◆ EXERCISE INSTRUCTIONS ◆
Apart from the pictures, which must be omitted, restate the data exactly.

Data entries
+---+
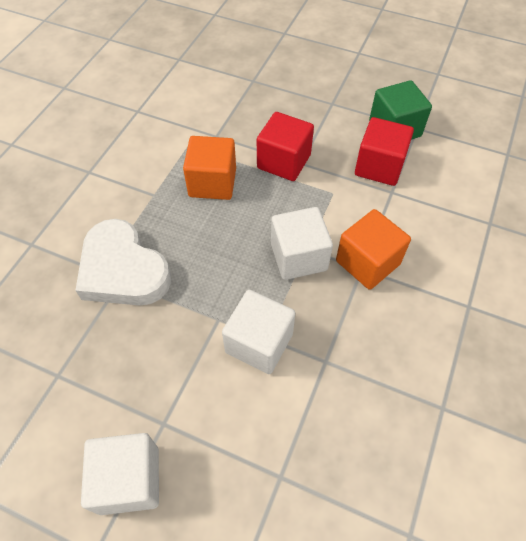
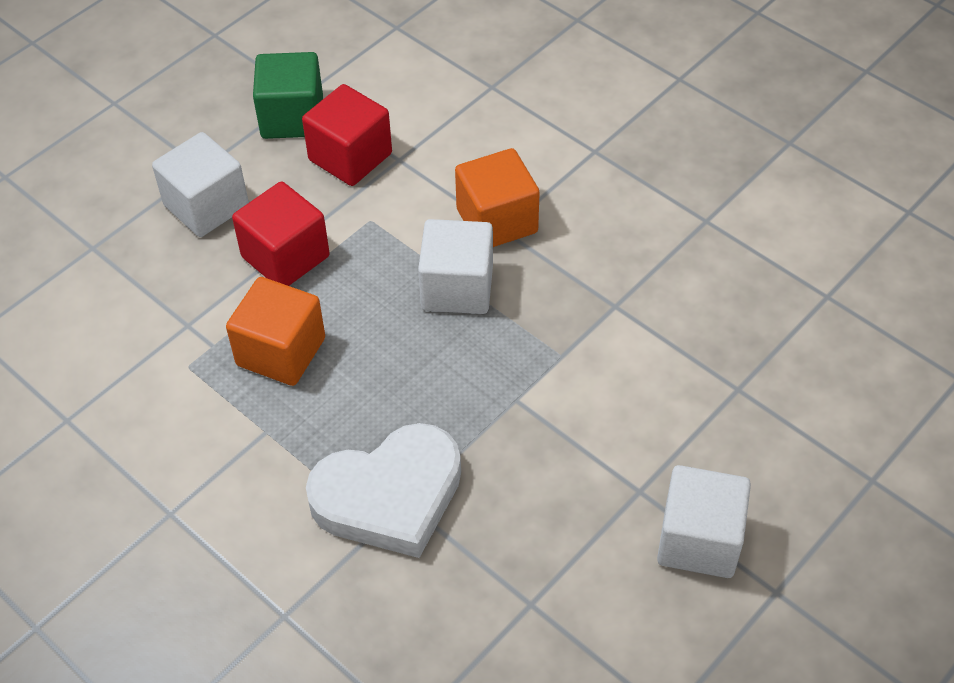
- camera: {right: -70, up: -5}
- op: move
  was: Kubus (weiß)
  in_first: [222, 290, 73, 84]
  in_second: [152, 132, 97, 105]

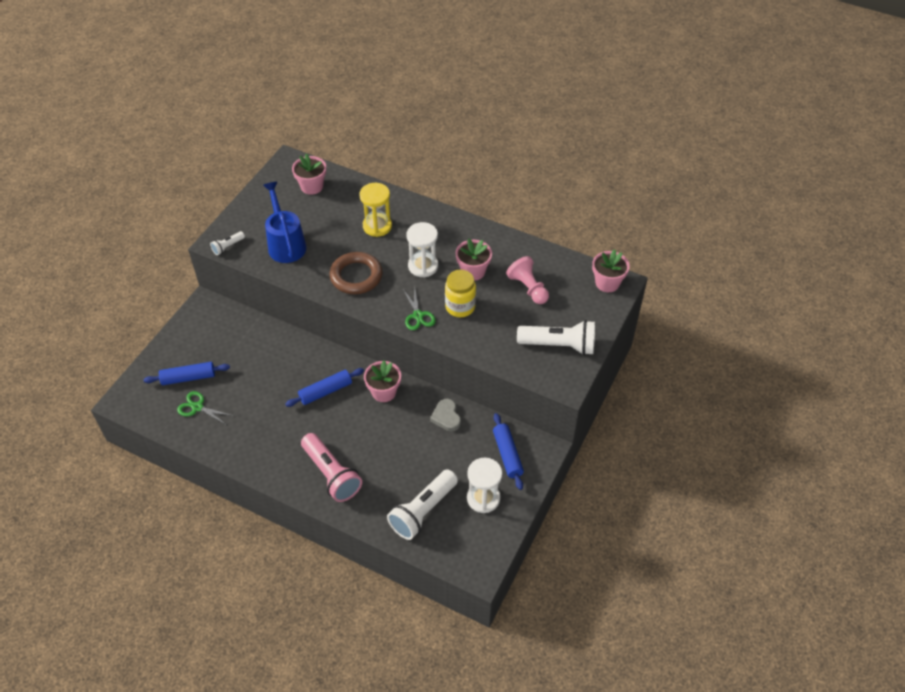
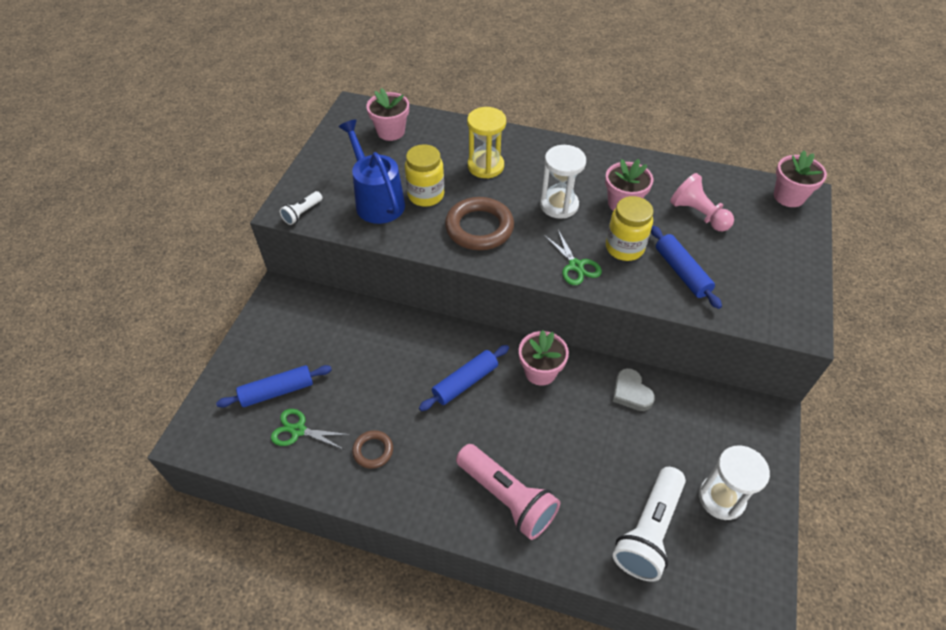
- camera: {right: -10, up: 0}
- op: move
  was: Nudelholz (blau)
  in_first: [493, 413, 31, 77]
  in_second: [651, 226, 71, 83]
- op: delete
  was: Taschenlampe (weiß)
  in_first: [517, 320, 78, 35]
- op: insert
  now: Ring (braun)
  in_second: [352, 430, 41, 39]
- op: insert
  now: Einmachglas (gelb)
  in_second: [405, 144, 39, 63]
+---+
◆ REPLY ◆
- camera: {right: -70, up: -5}
- op: move
  was: Kubus (weiß)
  in_first: [222, 290, 73, 84]
  in_second: [152, 132, 97, 105]

- camera: {right: -10, up: 0}
- op: move
  was: Nudelholz (blau)
  in_first: [493, 413, 31, 77]
  in_second: [651, 226, 71, 83]
- op: delete
  was: Taschenlampe (weiß)
  in_first: [517, 320, 78, 35]
- op: insert
  now: Ring (braun)
  in_second: [352, 430, 41, 39]
- op: insert
  now: Einmachglas (gelb)
  in_second: [405, 144, 39, 63]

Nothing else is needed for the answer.